* Task prompt
Look through the material below and give the number of lines holding "AOUT", with no other words.
━━━ Given records ━━━
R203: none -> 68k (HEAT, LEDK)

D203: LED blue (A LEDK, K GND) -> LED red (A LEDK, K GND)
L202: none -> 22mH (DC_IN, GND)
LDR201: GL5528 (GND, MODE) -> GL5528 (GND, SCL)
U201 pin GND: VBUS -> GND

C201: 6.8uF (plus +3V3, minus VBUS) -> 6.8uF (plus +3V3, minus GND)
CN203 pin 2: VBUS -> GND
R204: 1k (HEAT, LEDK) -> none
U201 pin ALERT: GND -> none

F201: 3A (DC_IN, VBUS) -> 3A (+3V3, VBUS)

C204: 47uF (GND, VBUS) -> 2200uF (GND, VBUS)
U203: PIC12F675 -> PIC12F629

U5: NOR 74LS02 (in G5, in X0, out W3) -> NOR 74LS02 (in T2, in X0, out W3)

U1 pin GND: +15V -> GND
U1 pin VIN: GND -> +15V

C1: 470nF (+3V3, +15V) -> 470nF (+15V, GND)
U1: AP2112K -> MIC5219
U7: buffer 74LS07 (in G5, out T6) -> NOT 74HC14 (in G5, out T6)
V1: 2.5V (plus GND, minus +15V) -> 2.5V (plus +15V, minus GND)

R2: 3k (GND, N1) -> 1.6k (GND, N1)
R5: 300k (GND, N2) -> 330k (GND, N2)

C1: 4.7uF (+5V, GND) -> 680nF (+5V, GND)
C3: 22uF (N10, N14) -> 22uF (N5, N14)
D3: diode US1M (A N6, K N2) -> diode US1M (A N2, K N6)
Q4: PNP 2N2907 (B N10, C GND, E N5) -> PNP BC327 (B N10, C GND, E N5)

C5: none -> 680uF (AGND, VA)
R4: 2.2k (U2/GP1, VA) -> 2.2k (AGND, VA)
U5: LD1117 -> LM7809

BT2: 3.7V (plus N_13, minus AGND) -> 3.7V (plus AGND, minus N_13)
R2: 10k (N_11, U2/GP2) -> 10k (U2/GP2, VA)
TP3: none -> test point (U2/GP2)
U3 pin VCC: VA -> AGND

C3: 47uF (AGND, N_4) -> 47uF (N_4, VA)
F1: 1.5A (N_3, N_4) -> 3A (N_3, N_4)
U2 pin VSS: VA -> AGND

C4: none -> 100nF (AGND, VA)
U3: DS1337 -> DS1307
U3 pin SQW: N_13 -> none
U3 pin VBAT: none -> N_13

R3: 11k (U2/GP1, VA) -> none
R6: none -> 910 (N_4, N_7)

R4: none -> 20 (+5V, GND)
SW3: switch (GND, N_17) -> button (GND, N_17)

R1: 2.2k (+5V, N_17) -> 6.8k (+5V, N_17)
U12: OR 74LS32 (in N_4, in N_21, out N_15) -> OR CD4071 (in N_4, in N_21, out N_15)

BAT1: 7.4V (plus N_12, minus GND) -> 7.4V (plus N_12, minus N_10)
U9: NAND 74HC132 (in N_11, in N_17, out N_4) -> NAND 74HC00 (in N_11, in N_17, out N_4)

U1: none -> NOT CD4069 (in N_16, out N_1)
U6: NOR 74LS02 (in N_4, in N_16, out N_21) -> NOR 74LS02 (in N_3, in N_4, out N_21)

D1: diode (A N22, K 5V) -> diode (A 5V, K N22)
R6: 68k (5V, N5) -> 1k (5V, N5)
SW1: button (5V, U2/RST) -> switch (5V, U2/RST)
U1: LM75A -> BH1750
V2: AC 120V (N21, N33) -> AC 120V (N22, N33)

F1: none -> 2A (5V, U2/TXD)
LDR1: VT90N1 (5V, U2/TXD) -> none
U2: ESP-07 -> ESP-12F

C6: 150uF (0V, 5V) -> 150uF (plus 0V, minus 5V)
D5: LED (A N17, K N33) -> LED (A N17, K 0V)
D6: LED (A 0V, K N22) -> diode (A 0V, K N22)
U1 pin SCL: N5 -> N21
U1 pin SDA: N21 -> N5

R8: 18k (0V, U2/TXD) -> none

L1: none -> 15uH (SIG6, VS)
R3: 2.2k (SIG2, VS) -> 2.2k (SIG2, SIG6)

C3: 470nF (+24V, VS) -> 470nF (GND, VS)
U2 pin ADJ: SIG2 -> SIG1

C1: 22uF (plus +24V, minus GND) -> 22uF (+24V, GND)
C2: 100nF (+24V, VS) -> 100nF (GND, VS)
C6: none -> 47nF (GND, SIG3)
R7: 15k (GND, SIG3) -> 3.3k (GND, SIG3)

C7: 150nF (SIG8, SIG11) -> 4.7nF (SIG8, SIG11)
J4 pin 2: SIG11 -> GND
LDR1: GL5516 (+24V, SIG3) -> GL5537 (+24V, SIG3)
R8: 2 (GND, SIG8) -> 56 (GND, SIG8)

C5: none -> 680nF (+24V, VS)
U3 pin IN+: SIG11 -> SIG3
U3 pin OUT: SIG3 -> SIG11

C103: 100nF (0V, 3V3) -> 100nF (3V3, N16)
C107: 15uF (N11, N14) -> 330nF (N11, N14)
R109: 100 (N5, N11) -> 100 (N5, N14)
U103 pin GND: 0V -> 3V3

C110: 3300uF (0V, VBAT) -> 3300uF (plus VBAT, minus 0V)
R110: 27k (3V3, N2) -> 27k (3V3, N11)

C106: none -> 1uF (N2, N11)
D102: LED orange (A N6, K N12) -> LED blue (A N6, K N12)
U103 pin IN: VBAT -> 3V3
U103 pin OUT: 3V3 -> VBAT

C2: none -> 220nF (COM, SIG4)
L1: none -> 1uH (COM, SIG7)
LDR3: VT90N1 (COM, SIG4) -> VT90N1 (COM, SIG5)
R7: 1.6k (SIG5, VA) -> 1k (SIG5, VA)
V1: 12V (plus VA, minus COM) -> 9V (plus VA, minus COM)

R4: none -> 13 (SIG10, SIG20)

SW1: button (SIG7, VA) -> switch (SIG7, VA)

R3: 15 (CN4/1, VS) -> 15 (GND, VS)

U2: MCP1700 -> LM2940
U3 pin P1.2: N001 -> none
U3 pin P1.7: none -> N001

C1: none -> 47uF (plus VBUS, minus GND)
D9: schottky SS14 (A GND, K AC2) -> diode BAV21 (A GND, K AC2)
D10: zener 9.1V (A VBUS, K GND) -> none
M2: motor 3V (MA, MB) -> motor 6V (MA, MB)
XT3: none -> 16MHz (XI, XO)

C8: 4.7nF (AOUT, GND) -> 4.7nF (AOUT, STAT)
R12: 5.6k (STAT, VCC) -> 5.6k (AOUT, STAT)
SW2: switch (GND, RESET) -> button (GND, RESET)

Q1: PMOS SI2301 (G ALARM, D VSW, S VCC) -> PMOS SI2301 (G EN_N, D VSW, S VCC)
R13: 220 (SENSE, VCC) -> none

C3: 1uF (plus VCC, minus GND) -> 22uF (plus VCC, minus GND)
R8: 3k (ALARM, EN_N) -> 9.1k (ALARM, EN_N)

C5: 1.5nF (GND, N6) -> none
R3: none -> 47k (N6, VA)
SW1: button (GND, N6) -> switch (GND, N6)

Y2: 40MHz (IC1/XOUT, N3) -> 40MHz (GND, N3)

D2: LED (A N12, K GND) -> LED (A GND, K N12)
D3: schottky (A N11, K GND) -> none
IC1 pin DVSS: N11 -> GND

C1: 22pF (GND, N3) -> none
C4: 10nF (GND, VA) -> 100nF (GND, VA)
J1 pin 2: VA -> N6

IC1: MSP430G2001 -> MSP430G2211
━━━
* Result of the exercise
2